[Entries from a dataset]
__________
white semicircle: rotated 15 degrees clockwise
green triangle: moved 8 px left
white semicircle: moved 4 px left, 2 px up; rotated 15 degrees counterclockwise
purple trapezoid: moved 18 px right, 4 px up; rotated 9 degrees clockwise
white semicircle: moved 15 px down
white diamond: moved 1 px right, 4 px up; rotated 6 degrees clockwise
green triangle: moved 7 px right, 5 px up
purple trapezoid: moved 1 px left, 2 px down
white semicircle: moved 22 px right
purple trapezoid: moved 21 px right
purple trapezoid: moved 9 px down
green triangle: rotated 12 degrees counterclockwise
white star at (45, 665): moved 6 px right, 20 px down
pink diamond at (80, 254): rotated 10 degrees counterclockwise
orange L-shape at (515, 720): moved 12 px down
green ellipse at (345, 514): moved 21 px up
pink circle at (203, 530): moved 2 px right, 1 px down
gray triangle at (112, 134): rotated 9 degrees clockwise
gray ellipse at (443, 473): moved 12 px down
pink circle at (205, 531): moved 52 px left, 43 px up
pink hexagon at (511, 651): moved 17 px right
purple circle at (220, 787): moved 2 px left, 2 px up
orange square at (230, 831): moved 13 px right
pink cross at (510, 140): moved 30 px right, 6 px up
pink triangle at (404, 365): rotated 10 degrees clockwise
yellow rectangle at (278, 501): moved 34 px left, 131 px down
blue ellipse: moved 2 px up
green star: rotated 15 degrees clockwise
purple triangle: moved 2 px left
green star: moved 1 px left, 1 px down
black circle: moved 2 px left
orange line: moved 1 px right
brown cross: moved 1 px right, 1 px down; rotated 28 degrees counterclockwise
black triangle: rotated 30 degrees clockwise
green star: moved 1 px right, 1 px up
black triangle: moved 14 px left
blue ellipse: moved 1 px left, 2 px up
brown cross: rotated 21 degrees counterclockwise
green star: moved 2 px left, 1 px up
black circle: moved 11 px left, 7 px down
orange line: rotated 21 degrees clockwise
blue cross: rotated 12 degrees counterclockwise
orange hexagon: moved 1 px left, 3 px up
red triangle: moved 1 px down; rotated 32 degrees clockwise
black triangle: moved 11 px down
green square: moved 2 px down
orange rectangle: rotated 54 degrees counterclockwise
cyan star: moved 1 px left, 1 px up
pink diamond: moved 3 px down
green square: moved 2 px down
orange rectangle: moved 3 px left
__________
To be done: Turn every line of the data above into a numbered list, leaving out any blank lines.

Exercise result:
1. white semicircle: rotated 15 degrees clockwise
2. green triangle: moved 8 px left
3. white semicircle: moved 4 px left, 2 px up; rotated 15 degrees counterclockwise
4. purple trapezoid: moved 18 px right, 4 px up; rotated 9 degrees clockwise
5. white semicircle: moved 15 px down
6. white diamond: moved 1 px right, 4 px up; rotated 6 degrees clockwise
7. green triangle: moved 7 px right, 5 px up
8. purple trapezoid: moved 1 px left, 2 px down
9. white semicircle: moved 22 px right
10. purple trapezoid: moved 21 px right
11. purple trapezoid: moved 9 px down
12. green triangle: rotated 12 degrees counterclockwise
13. white star at (45, 665): moved 6 px right, 20 px down
14. pink diamond at (80, 254): rotated 10 degrees counterclockwise
15. orange L-shape at (515, 720): moved 12 px down
16. green ellipse at (345, 514): moved 21 px up
17. pink circle at (203, 530): moved 2 px right, 1 px down
18. gray triangle at (112, 134): rotated 9 degrees clockwise
19. gray ellipse at (443, 473): moved 12 px down
20. pink circle at (205, 531): moved 52 px left, 43 px up
21. pink hexagon at (511, 651): moved 17 px right
22. purple circle at (220, 787): moved 2 px left, 2 px up
23. orange square at (230, 831): moved 13 px right
24. pink cross at (510, 140): moved 30 px right, 6 px up
25. pink triangle at (404, 365): rotated 10 degrees clockwise
26. yellow rectangle at (278, 501): moved 34 px left, 131 px down
27. blue ellipse: moved 2 px up
28. green star: rotated 15 degrees clockwise
29. purple triangle: moved 2 px left
30. green star: moved 1 px left, 1 px down
31. black circle: moved 2 px left
32. orange line: moved 1 px right
33. brown cross: moved 1 px right, 1 px down; rotated 28 degrees counterclockwise
34. black triangle: rotated 30 degrees clockwise
35. green star: moved 1 px right, 1 px up
36. black triangle: moved 14 px left
37. blue ellipse: moved 1 px left, 2 px up
38. brown cross: rotated 21 degrees counterclockwise
39. green star: moved 2 px left, 1 px up
40. black circle: moved 11 px left, 7 px down
41. orange line: rotated 21 degrees clockwise
42. blue cross: rotated 12 degrees counterclockwise
43. orange hexagon: moved 1 px left, 3 px up
44. red triangle: moved 1 px down; rotated 32 degrees clockwise
45. black triangle: moved 11 px down
46. green square: moved 2 px down
47. orange rectangle: rotated 54 degrees counterclockwise
48. cyan star: moved 1 px left, 1 px up
49. pink diamond: moved 3 px down
50. green square: moved 2 px down
51. orange rectangle: moved 3 px left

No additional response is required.